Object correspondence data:
● ● ●
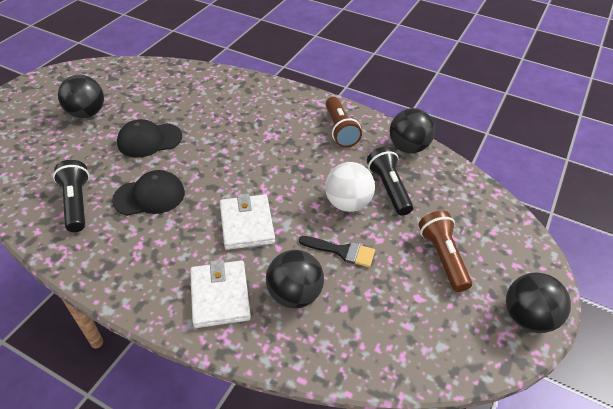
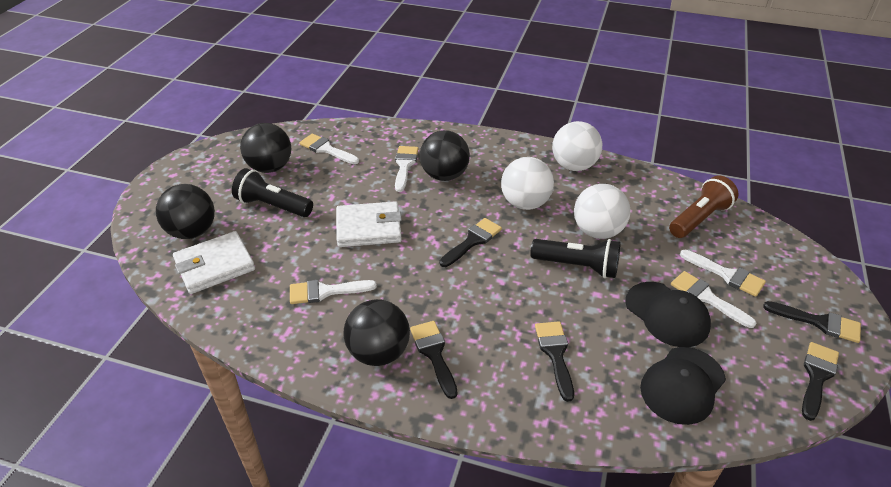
black brush: 1 -> 5
brown flashlight: 2 -> 1
white ball: 1 -> 3
white brush: 0 -> 5

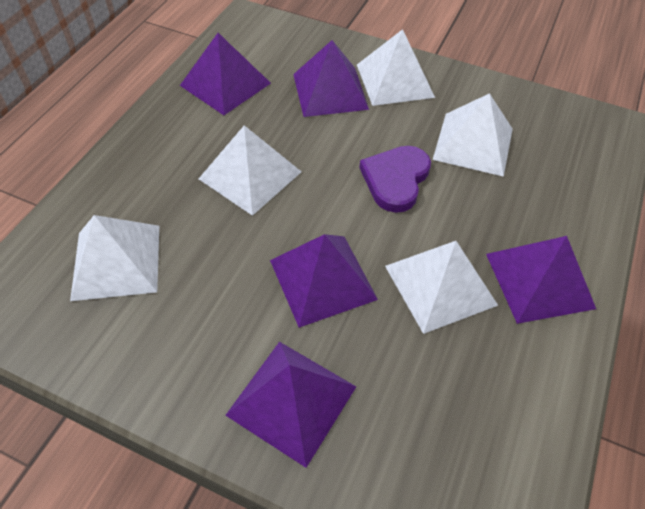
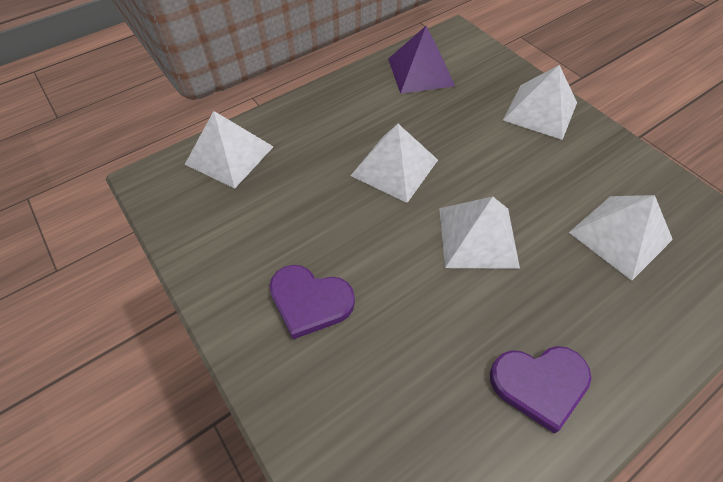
purple heart: 1 -> 2
purple pyramid: 5 -> 1

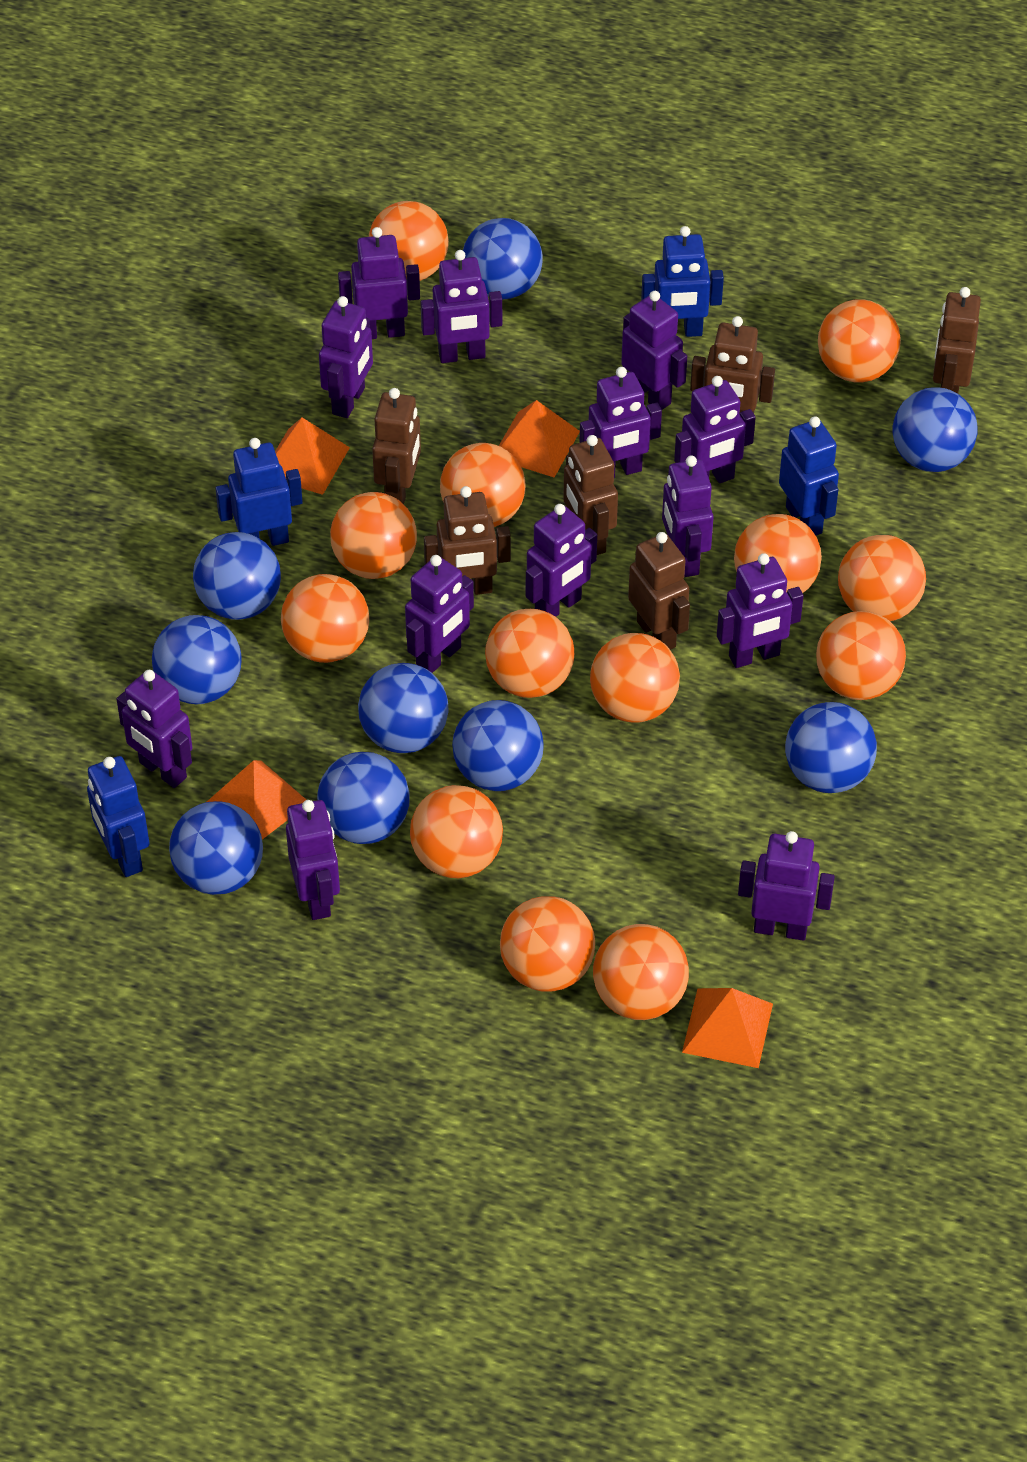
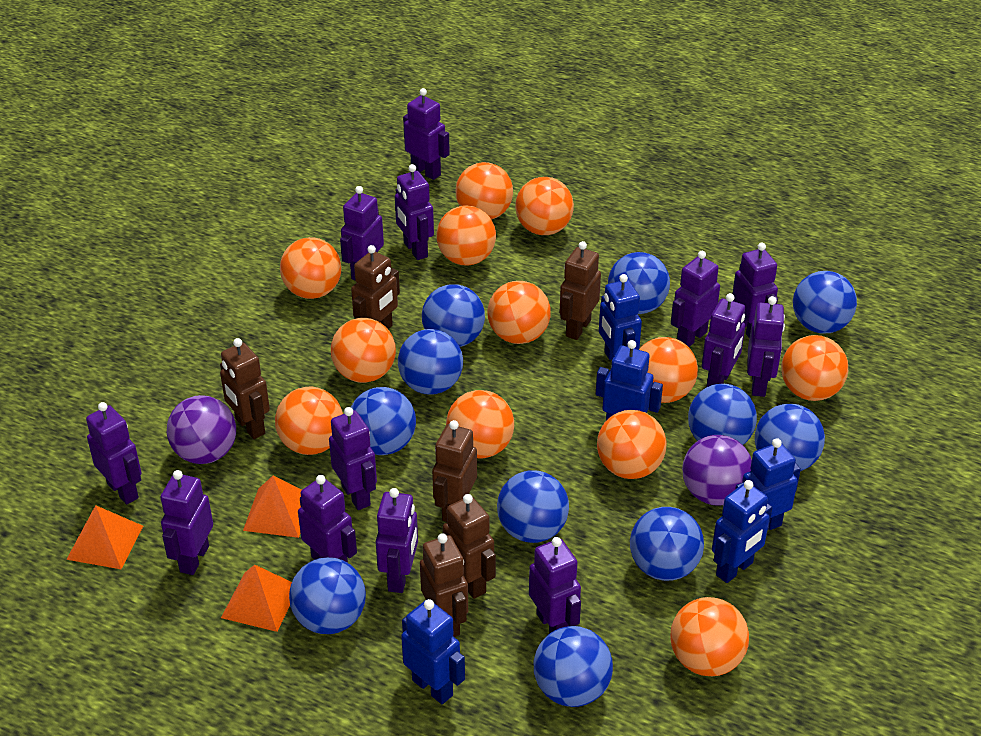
blue ball: 9 -> 11
blue robot: 4 -> 5
orange ball: 13 -> 12
orange pyramid: 4 -> 3
purple ball: 0 -> 2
● ● ●
**Required action**
Search the data for "pyramid" and list every line in which it occurs.

**Problem solution**
purple pyramid: 5 -> 1
orange pyramid: 4 -> 3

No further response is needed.